• What the task asks: Copy out all of the entries below word for word, keeping each line as it is.

◆ ◆ ◆

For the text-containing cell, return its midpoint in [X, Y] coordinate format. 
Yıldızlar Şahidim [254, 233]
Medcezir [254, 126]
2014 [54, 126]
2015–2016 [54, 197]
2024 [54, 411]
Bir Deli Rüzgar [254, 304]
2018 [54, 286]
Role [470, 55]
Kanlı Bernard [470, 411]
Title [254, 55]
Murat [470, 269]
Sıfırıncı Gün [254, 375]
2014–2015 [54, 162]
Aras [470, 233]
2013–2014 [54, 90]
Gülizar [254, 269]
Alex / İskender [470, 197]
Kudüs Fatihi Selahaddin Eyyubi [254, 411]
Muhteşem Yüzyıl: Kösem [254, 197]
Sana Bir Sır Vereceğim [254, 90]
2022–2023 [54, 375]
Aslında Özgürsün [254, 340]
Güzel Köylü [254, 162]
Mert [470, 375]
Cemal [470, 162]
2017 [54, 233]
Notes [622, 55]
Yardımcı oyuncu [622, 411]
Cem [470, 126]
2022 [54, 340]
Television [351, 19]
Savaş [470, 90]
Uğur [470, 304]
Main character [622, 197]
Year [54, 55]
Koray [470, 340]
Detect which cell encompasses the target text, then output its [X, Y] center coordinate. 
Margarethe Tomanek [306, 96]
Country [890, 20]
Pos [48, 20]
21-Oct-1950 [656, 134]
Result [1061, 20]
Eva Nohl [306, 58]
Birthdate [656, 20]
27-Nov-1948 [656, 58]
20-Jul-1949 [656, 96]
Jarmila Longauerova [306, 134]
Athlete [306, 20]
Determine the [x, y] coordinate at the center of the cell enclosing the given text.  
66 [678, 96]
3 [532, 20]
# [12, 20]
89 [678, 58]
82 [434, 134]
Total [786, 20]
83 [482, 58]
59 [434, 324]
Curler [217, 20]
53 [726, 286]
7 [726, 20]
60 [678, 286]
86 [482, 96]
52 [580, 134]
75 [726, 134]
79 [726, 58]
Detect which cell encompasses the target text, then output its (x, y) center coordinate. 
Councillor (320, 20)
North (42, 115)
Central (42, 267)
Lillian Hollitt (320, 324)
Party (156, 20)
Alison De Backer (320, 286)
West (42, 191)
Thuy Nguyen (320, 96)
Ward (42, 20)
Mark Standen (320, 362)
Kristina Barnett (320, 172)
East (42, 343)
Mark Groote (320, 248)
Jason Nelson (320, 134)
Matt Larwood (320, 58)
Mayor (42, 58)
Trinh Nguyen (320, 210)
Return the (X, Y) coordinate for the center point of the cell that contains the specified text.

◆ ◆ ◆

• Worked solution:
For the text-containing cell, return its midpoint in [X, Y] coordinate format. 
Yıldızlar Şahidim [254, 233]
Medcezir [254, 126]
2014 [54, 126]
2015–2016 [54, 197]
2024 [54, 411]
Bir Deli Rüzgar [254, 304]
2018 [54, 286]
Role [470, 55]
Kanlı Bernard [470, 411]
Title [254, 55]
Murat [470, 269]
Sıfırıncı Gün [254, 375]
2014–2015 [54, 162]
Aras [470, 233]
2013–2014 [54, 90]
Gülizar [254, 269]
Alex / İskender [470, 197]
Kudüs Fatihi Selahaddin Eyyubi [254, 411]
Muhteşem Yüzyıl: Kösem [254, 197]
Sana Bir Sır Vereceğim [254, 90]
2022–2023 [54, 375]
Aslında Özgürsün [254, 340]
Güzel Köylü [254, 162]
Mert [470, 375]
Cemal [470, 162]
2017 [54, 233]
Notes [622, 55]
Yardımcı oyuncu [622, 411]
Cem [470, 126]
2022 [54, 340]
Television [351, 19]
Savaş [470, 90]
Uğur [470, 304]
Main character [622, 197]
Year [54, 55]
Koray [470, 340]
Detect which cell encompasses the target text, then output its [X, Y] center coordinate. 
Margarethe Tomanek [306, 96]
Country [890, 20]
Pos [48, 20]
21-Oct-1950 [656, 134]
Result [1061, 20]
Eva Nohl [306, 58]
Birthdate [656, 20]
27-Nov-1948 [656, 58]
20-Jul-1949 [656, 96]
Jarmila Longauerova [306, 134]
Athlete [306, 20]
Determine the [x, y] coordinate at the center of the cell enclosing the given text.  
66 [678, 96]
3 [532, 20]
# [12, 20]
89 [678, 58]
82 [434, 134]
Total [786, 20]
83 [482, 58]
59 [434, 324]
Curler [217, 20]
53 [726, 286]
7 [726, 20]
60 [678, 286]
86 [482, 96]
52 [580, 134]
75 [726, 134]
79 [726, 58]
Detect which cell encompasses the target text, then output its (x, y) center coordinate. 
Councillor (320, 20)
North (42, 115)
Central (42, 267)
Lillian Hollitt (320, 324)
Party (156, 20)
Alison De Backer (320, 286)
West (42, 191)
Thuy Nguyen (320, 96)
Ward (42, 20)
Mark Standen (320, 362)
Kristina Barnett (320, 172)
East (42, 343)
Mark Groote (320, 248)
Jason Nelson (320, 134)
Matt Larwood (320, 58)
Mayor (42, 58)
Trinh Nguyen (320, 210)
Return the (X, Y) coordinate for the center point of the cell that contains the specified text.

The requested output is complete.